→ Work order
Using the data below, return all lines in which "czarny" appears.

→ Supplied material
*** Block opens ***
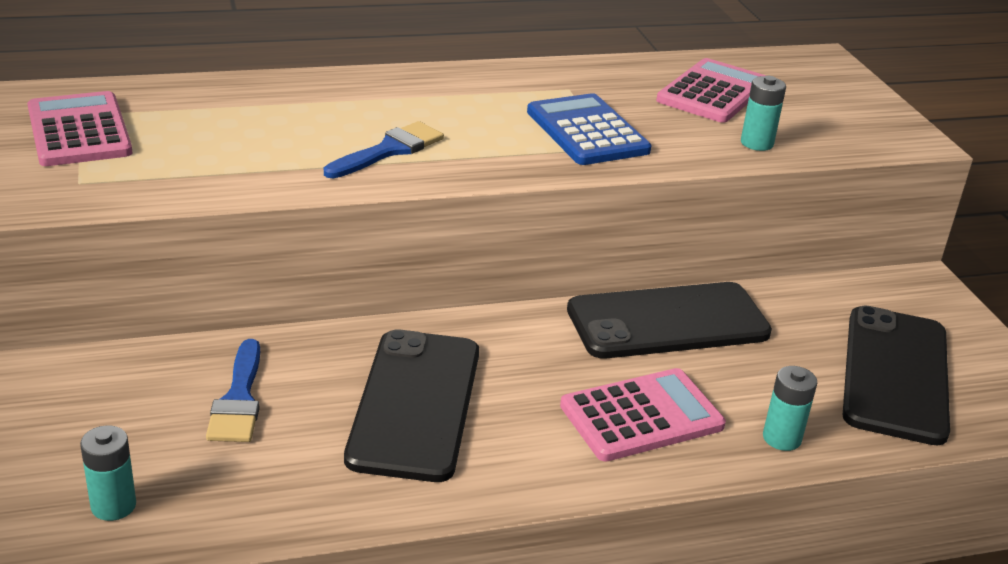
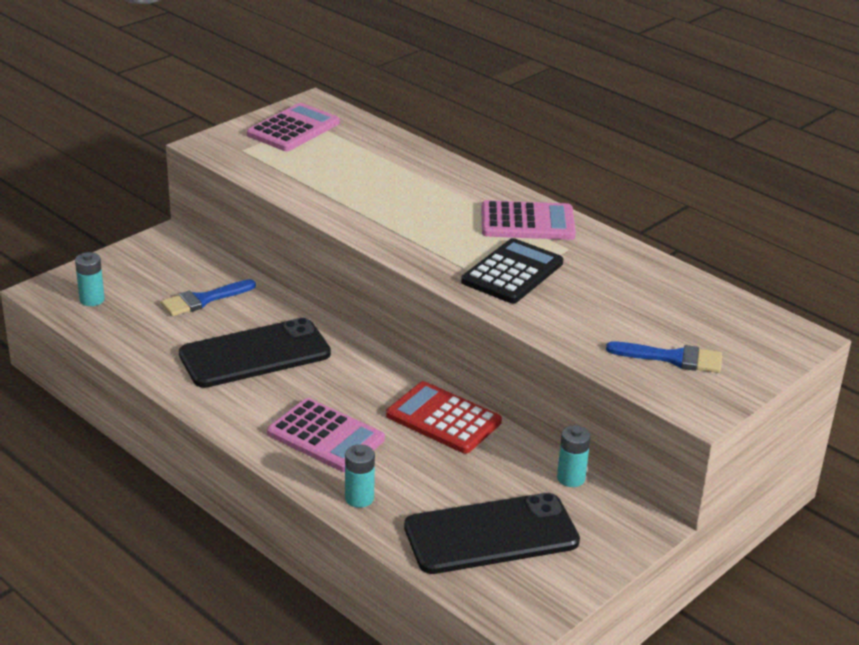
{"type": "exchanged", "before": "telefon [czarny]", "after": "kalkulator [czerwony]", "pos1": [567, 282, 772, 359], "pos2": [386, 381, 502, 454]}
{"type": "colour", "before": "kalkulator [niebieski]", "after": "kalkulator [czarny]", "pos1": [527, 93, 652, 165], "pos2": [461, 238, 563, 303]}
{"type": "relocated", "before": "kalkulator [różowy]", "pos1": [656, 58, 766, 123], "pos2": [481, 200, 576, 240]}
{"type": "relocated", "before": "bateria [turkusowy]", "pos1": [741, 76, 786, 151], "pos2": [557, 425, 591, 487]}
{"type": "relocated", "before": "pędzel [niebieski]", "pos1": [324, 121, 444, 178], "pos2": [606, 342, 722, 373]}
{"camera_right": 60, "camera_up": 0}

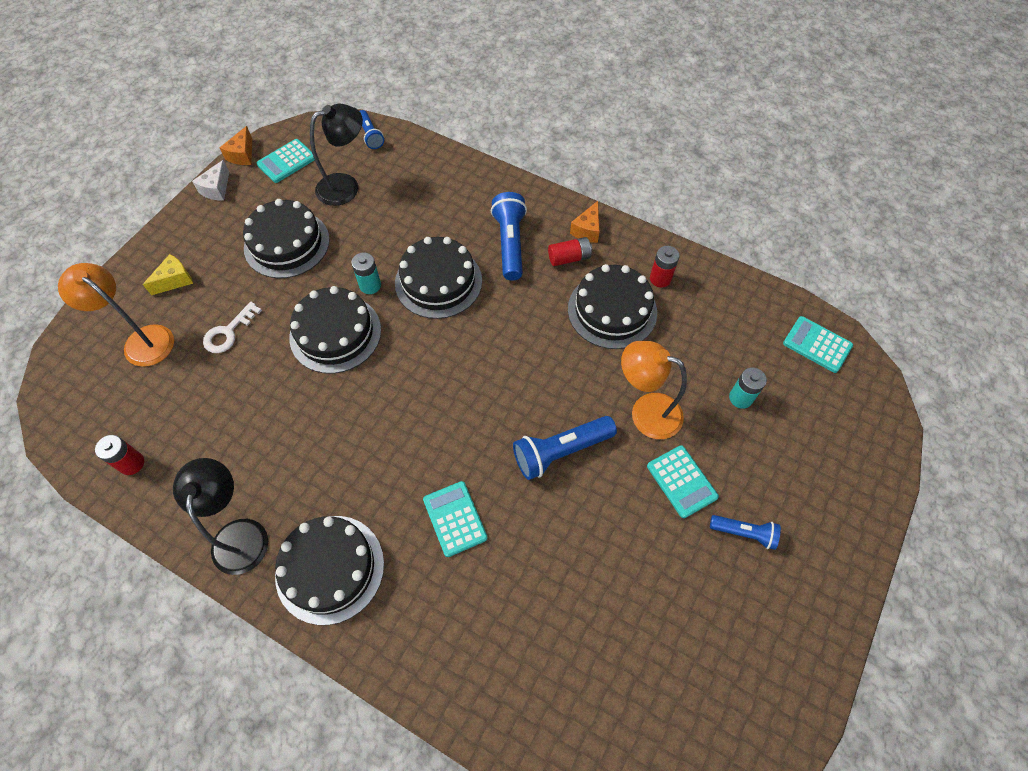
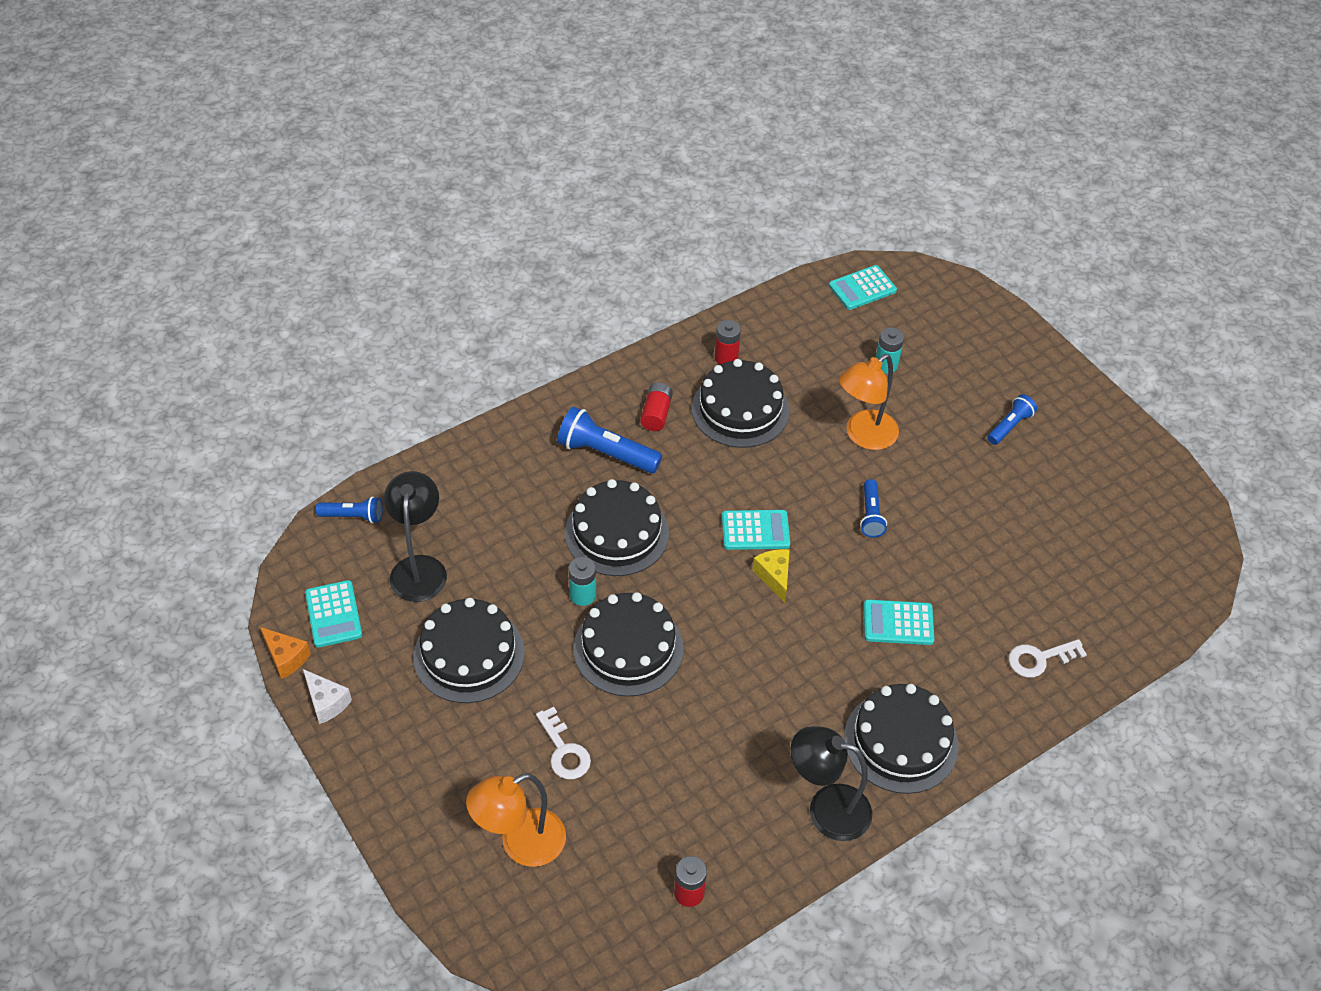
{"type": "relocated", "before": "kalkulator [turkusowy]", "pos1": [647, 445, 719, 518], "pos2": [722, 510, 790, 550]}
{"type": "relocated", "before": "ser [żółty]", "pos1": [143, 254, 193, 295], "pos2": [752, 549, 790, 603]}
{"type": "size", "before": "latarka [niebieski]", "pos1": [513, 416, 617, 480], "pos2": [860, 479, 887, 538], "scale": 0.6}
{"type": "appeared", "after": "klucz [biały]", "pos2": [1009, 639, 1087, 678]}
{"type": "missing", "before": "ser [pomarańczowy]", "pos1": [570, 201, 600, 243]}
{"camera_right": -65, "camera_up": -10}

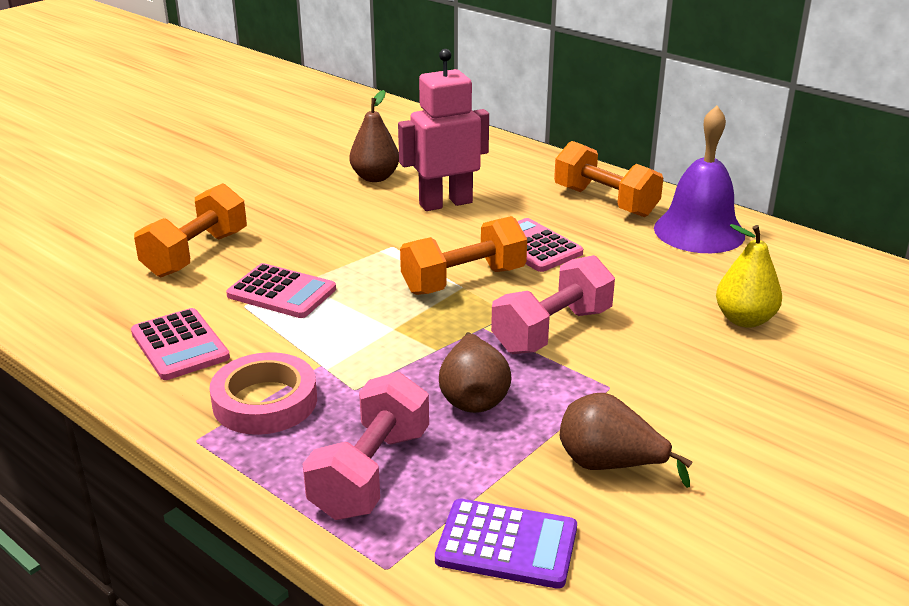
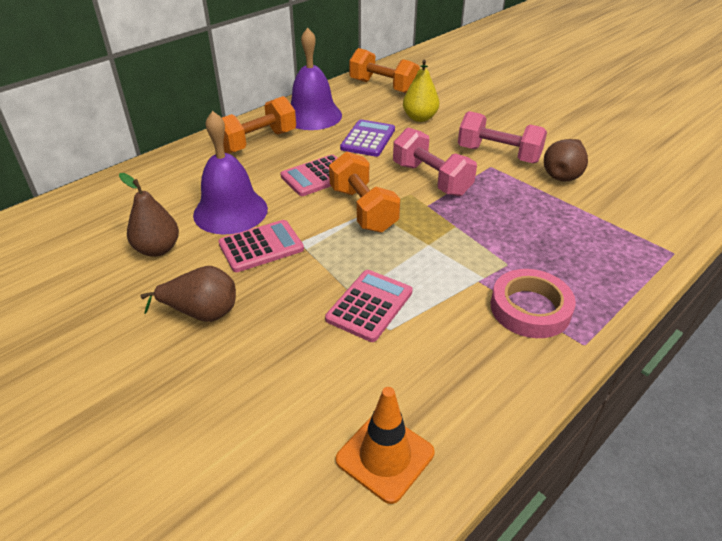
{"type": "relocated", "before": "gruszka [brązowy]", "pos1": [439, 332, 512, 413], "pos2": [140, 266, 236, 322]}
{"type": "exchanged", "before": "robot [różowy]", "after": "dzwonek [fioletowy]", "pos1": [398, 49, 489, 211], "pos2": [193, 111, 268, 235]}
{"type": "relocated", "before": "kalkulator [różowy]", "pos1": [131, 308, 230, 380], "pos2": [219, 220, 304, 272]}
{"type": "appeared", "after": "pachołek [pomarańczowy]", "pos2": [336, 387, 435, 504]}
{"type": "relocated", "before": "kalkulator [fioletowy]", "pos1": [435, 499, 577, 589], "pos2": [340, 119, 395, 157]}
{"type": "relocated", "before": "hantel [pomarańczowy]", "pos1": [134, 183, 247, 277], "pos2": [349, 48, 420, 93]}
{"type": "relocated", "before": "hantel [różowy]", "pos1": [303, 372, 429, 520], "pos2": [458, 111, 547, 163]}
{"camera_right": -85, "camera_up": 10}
*** Block closes ***
*** Block opens ***
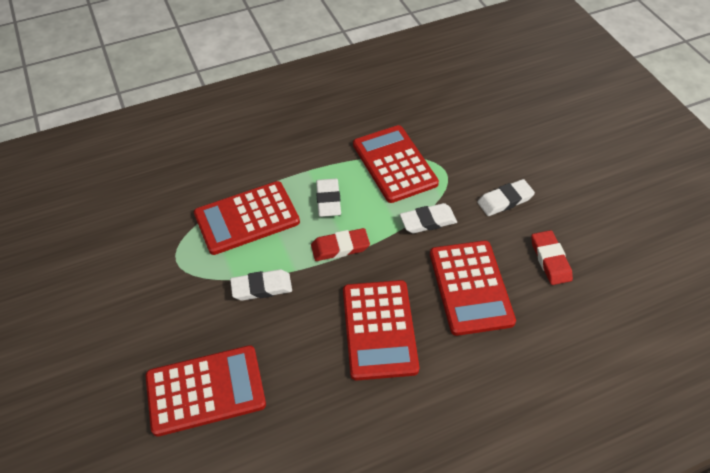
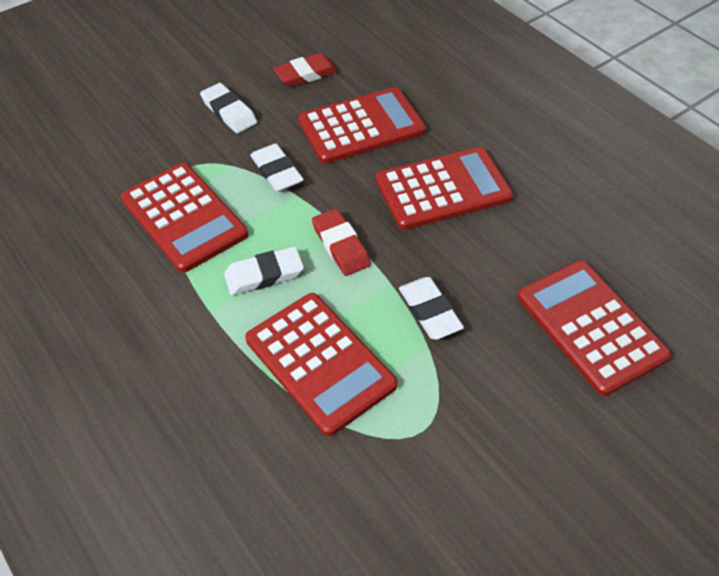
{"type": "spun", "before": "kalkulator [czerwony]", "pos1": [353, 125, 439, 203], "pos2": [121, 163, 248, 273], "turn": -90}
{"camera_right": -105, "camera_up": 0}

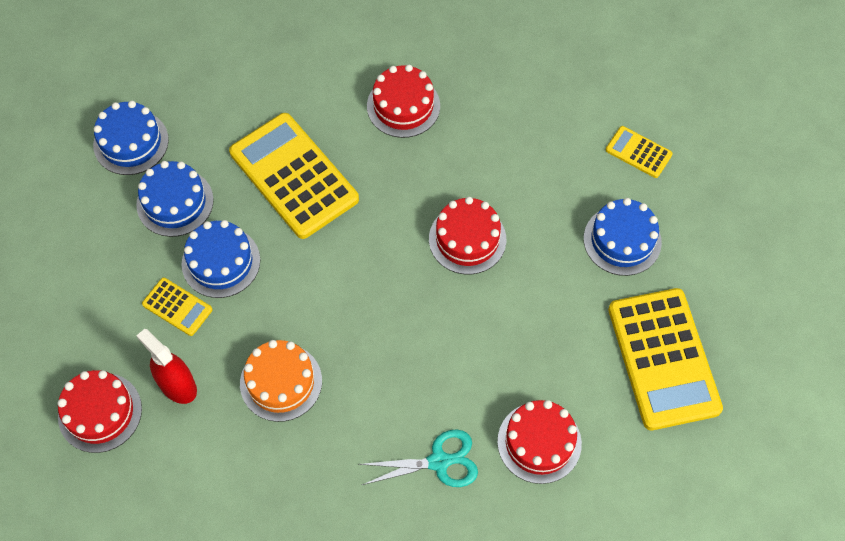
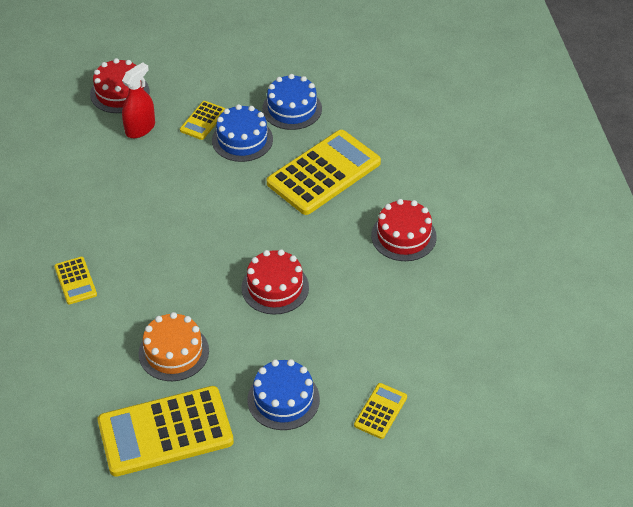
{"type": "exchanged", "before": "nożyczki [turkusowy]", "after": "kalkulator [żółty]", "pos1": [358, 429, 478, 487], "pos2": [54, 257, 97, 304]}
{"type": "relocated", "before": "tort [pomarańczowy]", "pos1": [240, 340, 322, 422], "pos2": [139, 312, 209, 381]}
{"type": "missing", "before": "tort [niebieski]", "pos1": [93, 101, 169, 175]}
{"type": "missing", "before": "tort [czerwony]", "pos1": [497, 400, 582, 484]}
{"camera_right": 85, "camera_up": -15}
*** Block closes ***
*** Block opens ***
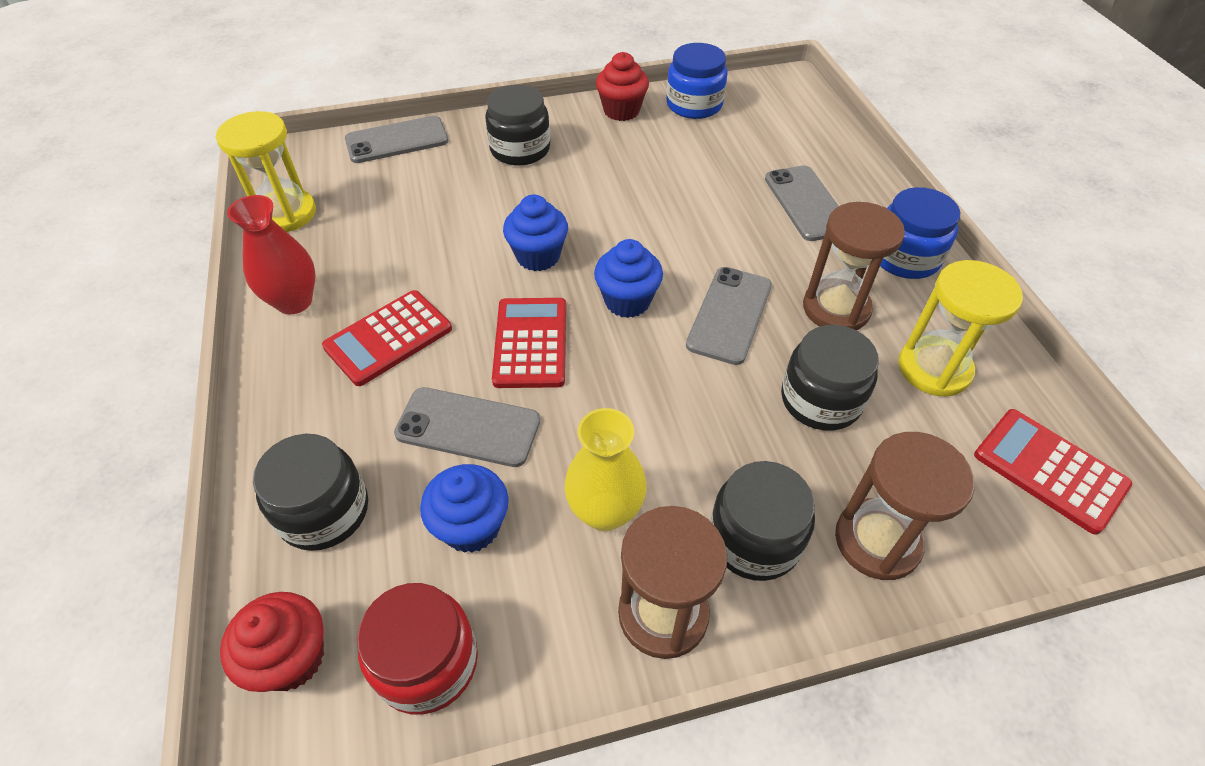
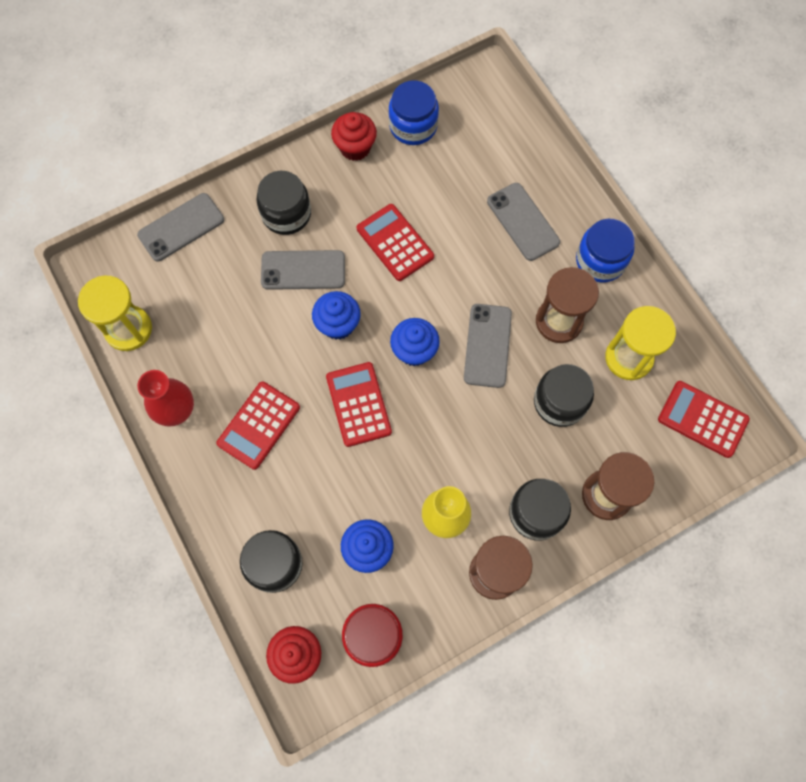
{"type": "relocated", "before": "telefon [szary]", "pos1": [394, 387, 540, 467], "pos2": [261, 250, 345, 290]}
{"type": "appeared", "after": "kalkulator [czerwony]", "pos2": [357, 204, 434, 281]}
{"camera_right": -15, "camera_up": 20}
*** Block closes ***
→ Response box
{"type": "exchanged", "before": "telefon [czarny]", "after": "kalkulator [czerwony]", "pos1": [567, 282, 772, 359], "pos2": [386, 381, 502, 454]}
{"type": "colour", "before": "kalkulator [niebieski]", "after": "kalkulator [czarny]", "pos1": [527, 93, 652, 165], "pos2": [461, 238, 563, 303]}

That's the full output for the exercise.